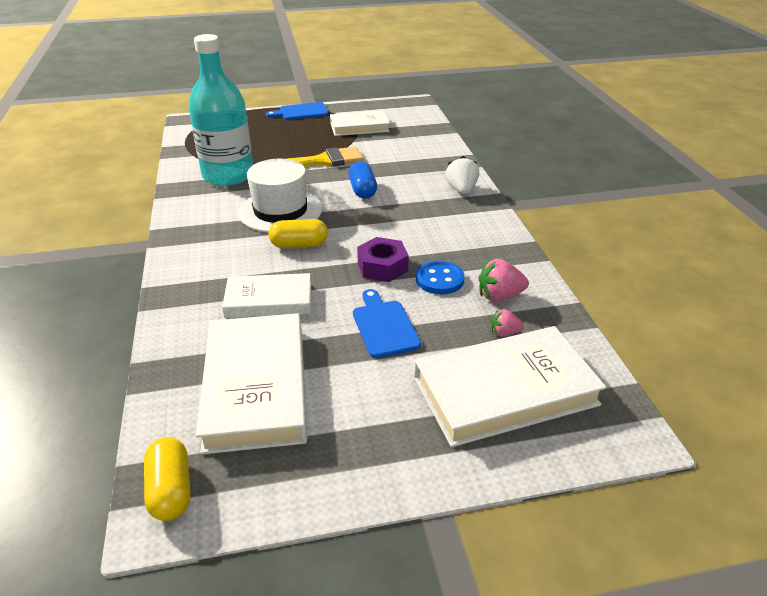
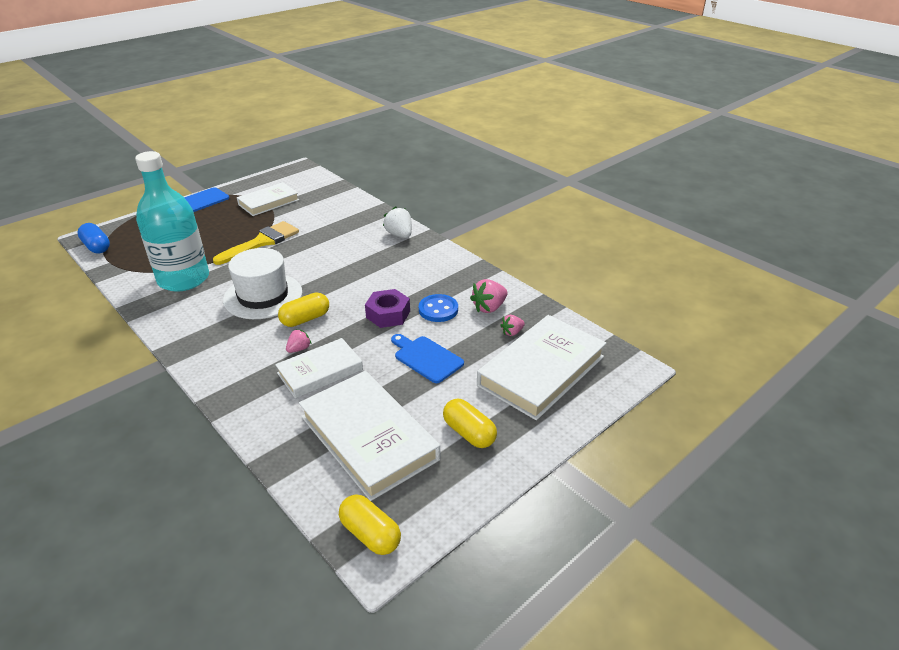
camera: 30 degrees left, 0 degrees up
blue capsule [349,161,377,199] -> blue capsule moved to [77,223,110,254]
none -> pink strawberry [286,329,311,353]
none -> yellow capsule [443,399,497,448]

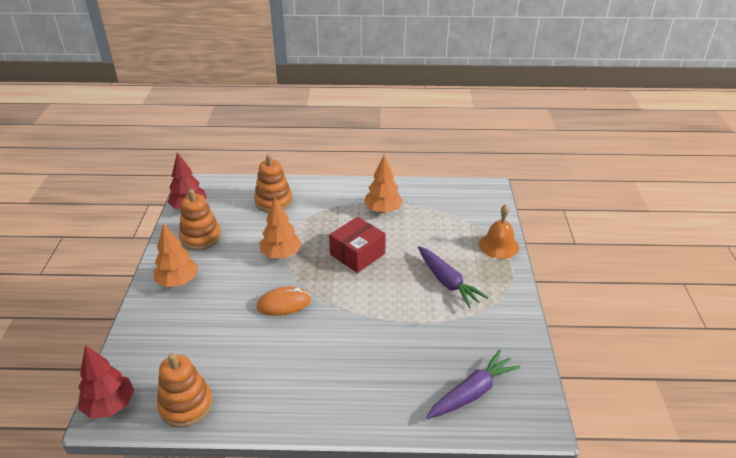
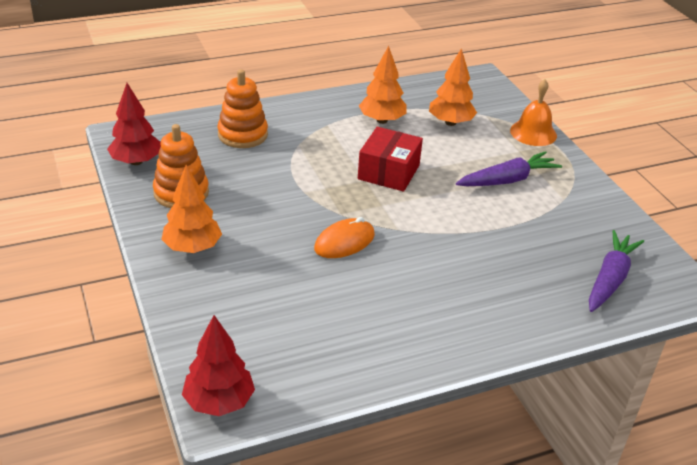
camera: 25 degrees left, 0 degrees up
orange stacking toy [157,353,213,428] -> none
orange tree [260,198,302,258] -> orange tree moved to [429,48,477,126]
purple carrot [418,246,489,308] -> purple carrot turned 60 degrees counterclockwise [456,151,562,186]

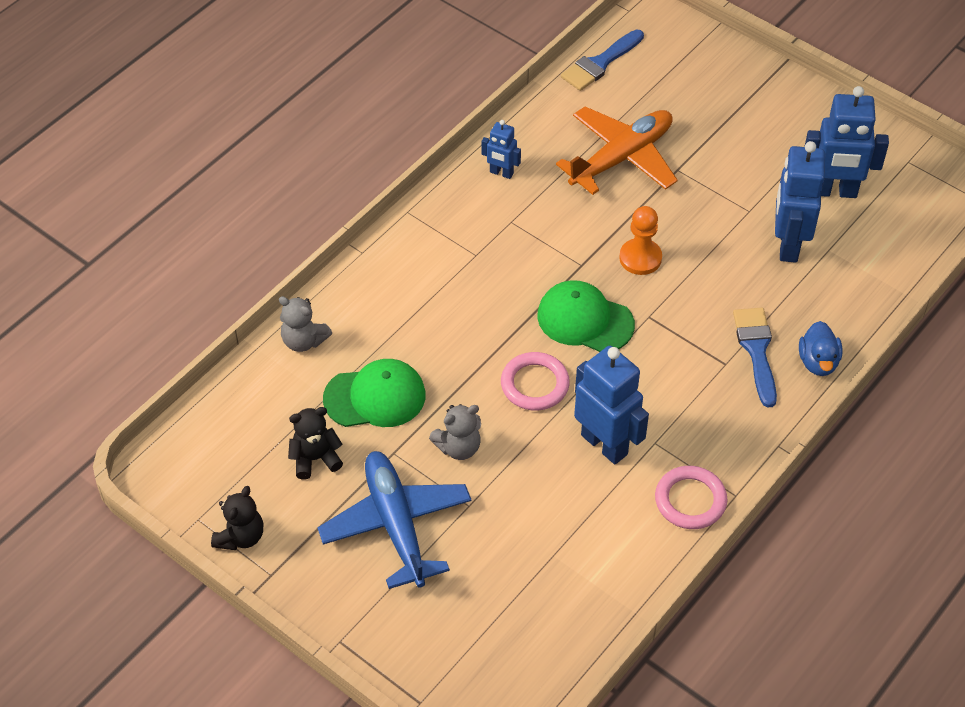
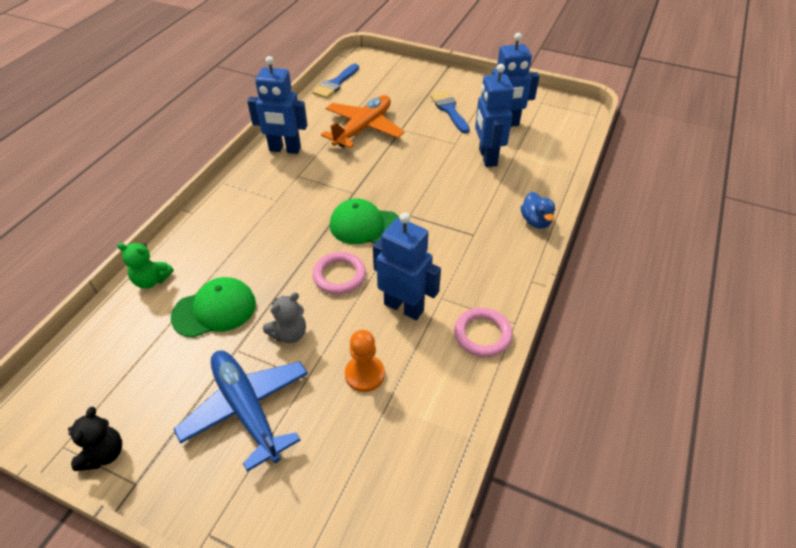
camera: 15 degrees left, 5 degrees down
grey teddy bear [279,296,332,352] -> green teddy bear [117,243,174,289]
black teddy bear [288,407,343,480] -> none
blue robot [482,120,521,179] -> blue robot [247,56,307,154], size x1.91
orange pawn [619,206,662,275] -> orange pawn moved to [345,330,385,392]
blue brush [733,308,777,408] -> blue brush moved to [430,91,470,134]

- [How to complete this task]:
Before handing back the copy, remove the pictures; otherwise print the data exactly.

- [Written response]:
camera: 30 degrees left, 0 degrees up
blue capsule [349,161,377,199] -> blue capsule moved to [77,223,110,254]
none -> pink strawberry [286,329,311,353]
none -> yellow capsule [443,399,497,448]

camera: 25 degrees left, 0 degrees up
orange stacking toy [157,353,213,428] -> none
orange tree [260,198,302,258] -> orange tree moved to [429,48,477,126]
purple carrot [418,246,489,308] -> purple carrot turned 60 degrees counterclockwise [456,151,562,186]

camera: 15 degrees left, 5 degrees down
grey teddy bear [279,296,332,352] -> green teddy bear [117,243,174,289]
black teddy bear [288,407,343,480] -> none
blue robot [482,120,521,179] -> blue robot [247,56,307,154], size x1.91
orange pawn [619,206,662,275] -> orange pawn moved to [345,330,385,392]
blue brush [733,308,777,408] -> blue brush moved to [430,91,470,134]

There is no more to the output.